What needs to be done ->
Once you reach the line that holds "blue spray bottle: 7 -> 6" in the listing below, output it and every line after it through the line that holds "white spray bottle: 0 -> 3", word for word.
BEGIN Data provided
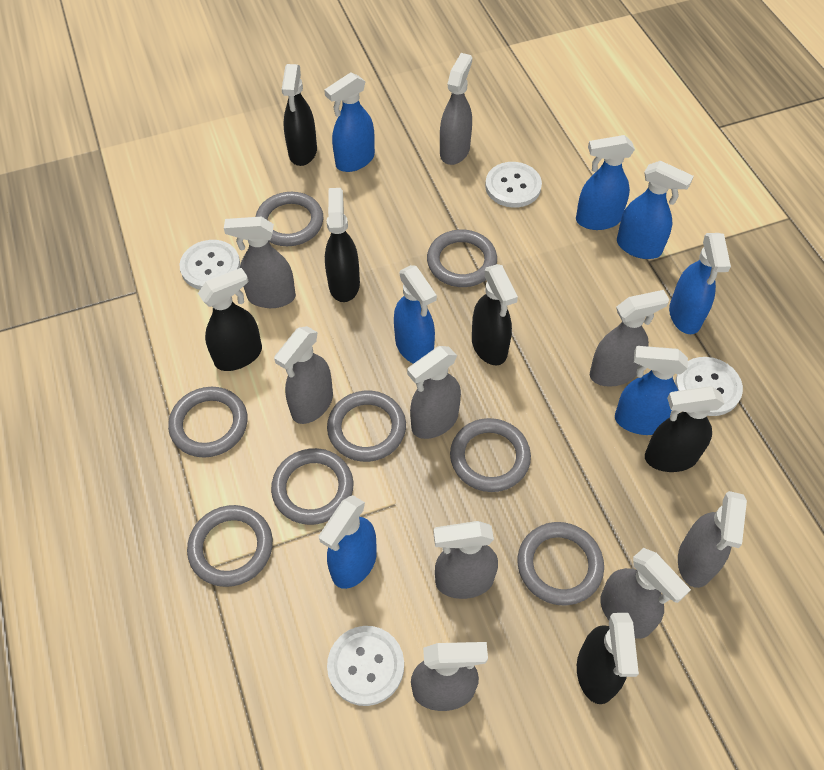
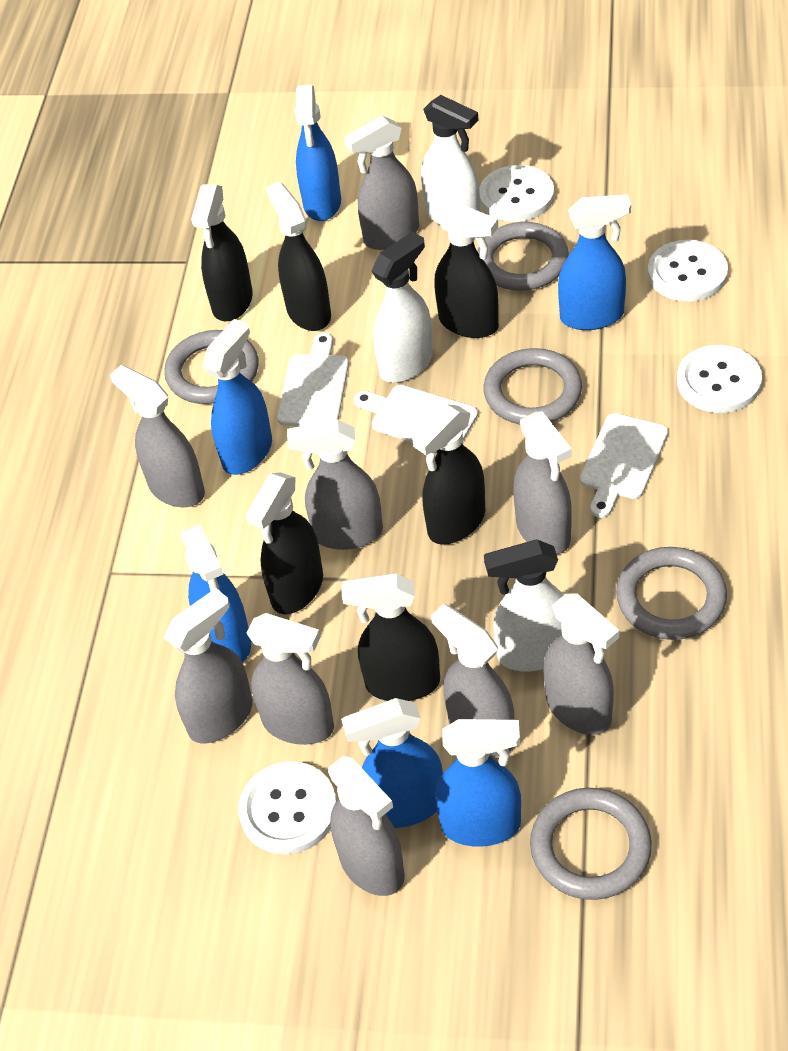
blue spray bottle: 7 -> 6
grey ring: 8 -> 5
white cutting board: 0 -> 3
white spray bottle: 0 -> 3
END Data provided
BEGIN Data provided
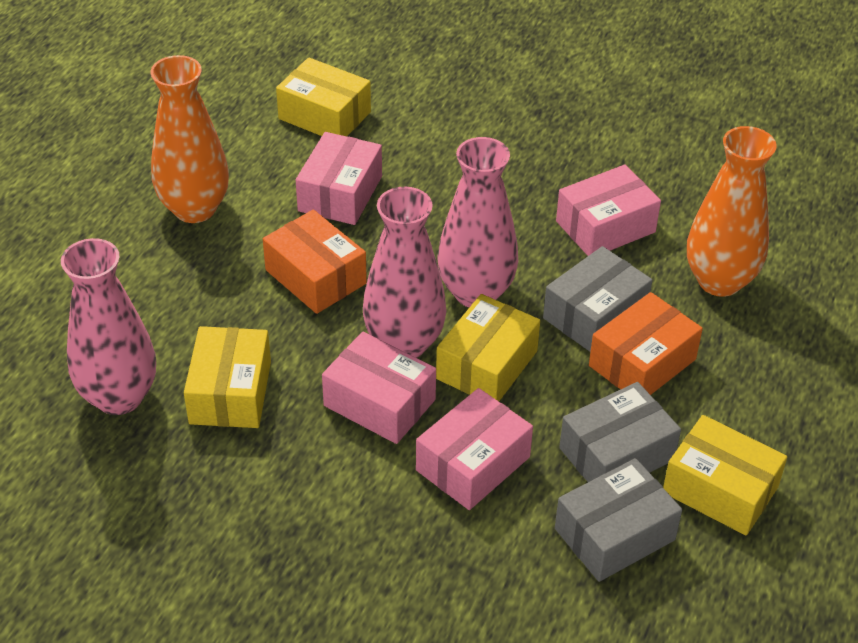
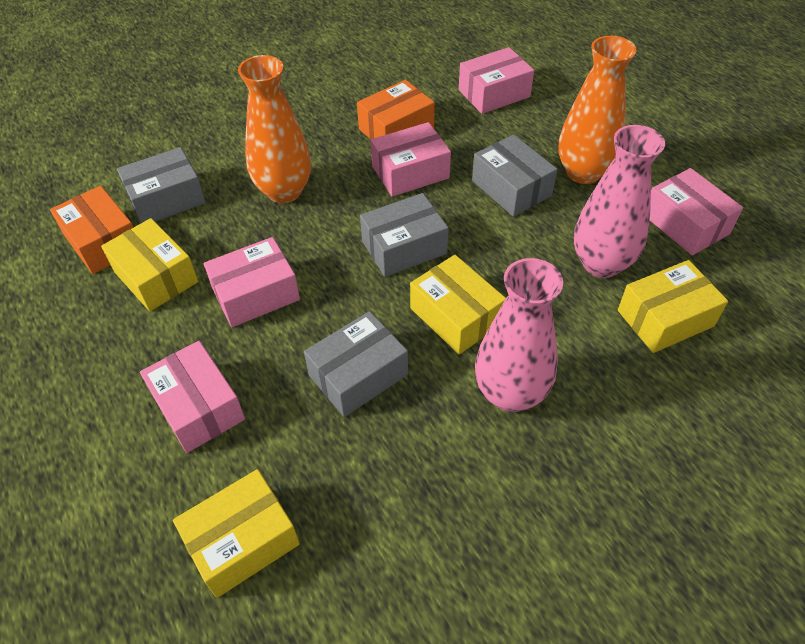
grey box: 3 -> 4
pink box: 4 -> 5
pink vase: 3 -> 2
END Data provided
Written answer ->
blue spray bottle: 7 -> 6
grey ring: 8 -> 5
white cutting board: 0 -> 3
white spray bottle: 0 -> 3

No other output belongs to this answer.